** DIRECTIONS FOR THIS TASK **
After locating the line with "brown trapezoid: (1108, 544)" in the data that follows, return it and every later line exactly, up to and including the line with "gray triangle: (1022, 689)".

[Shape transformation data]
-*-*-

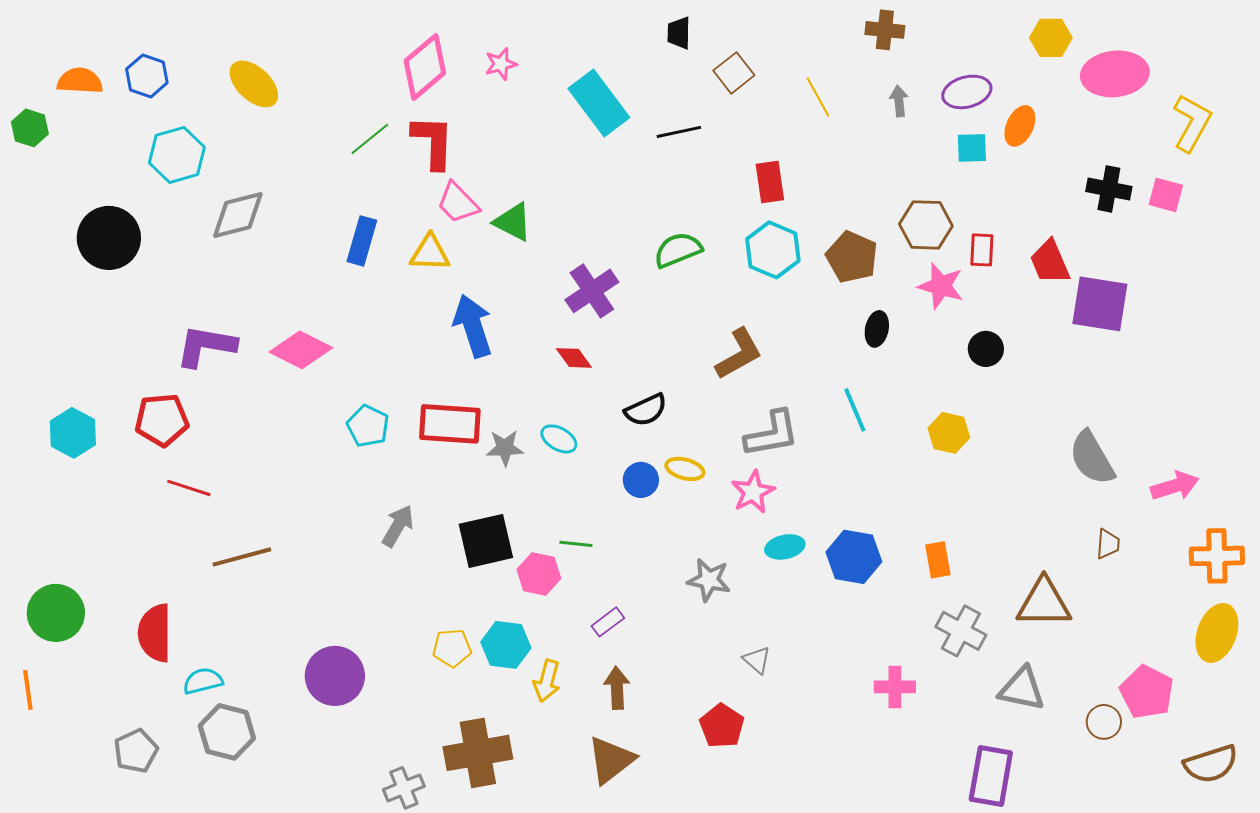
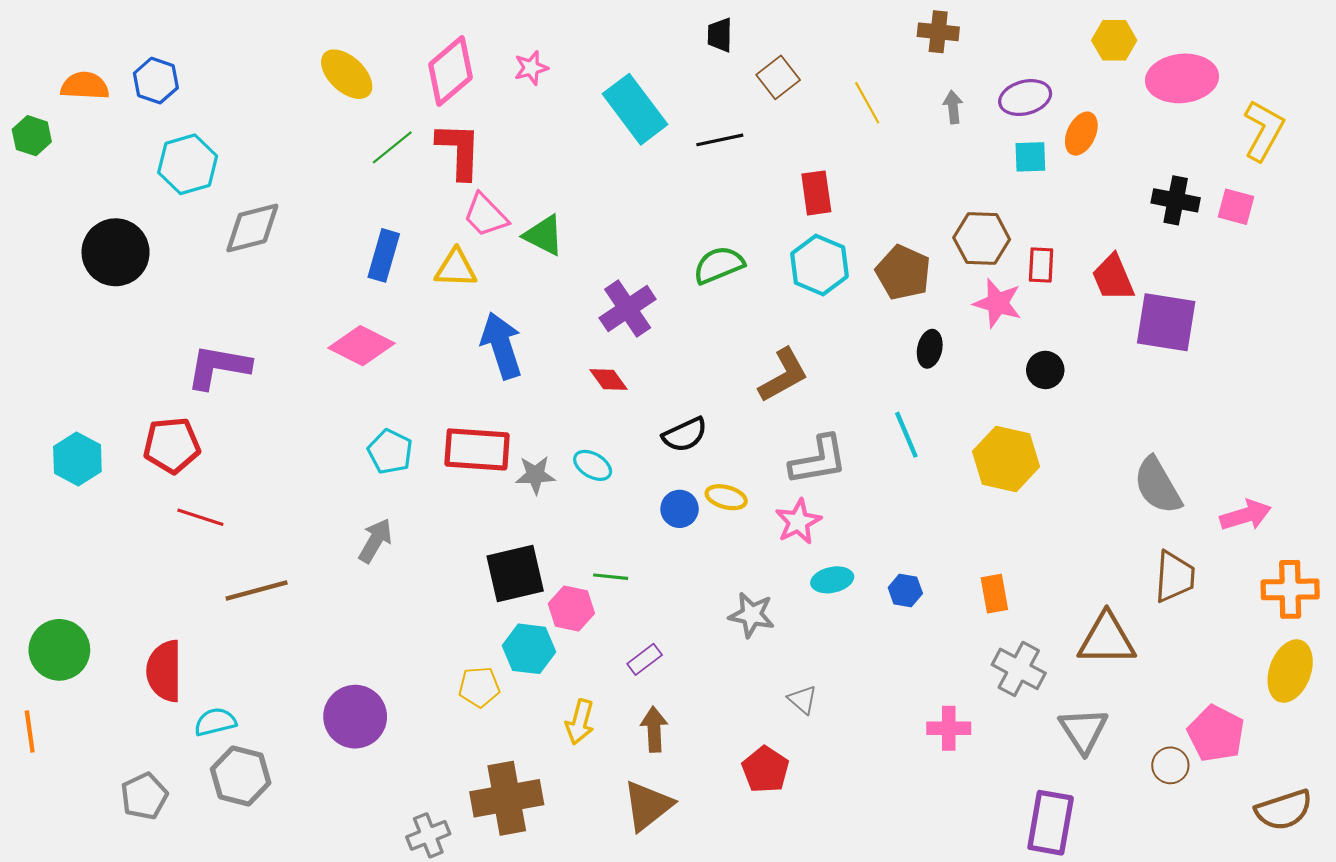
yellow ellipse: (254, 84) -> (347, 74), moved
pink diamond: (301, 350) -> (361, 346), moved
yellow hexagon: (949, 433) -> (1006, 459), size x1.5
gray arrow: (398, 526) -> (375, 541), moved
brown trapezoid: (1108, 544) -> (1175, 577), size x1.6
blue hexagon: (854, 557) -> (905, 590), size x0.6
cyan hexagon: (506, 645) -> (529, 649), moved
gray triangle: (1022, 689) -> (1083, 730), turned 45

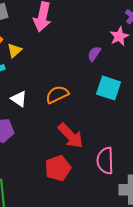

-*-*-

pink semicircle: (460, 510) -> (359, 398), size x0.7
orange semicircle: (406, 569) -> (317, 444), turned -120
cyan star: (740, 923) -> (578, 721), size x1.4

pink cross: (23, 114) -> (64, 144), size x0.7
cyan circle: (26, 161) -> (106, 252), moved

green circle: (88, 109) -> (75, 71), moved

-*-*-

** OUTPUT **
brown trapezoid: (1108, 544) -> (1175, 577), size x1.6
blue hexagon: (854, 557) -> (905, 590), size x0.6
cyan hexagon: (506, 645) -> (529, 649), moved
gray triangle: (1022, 689) -> (1083, 730), turned 45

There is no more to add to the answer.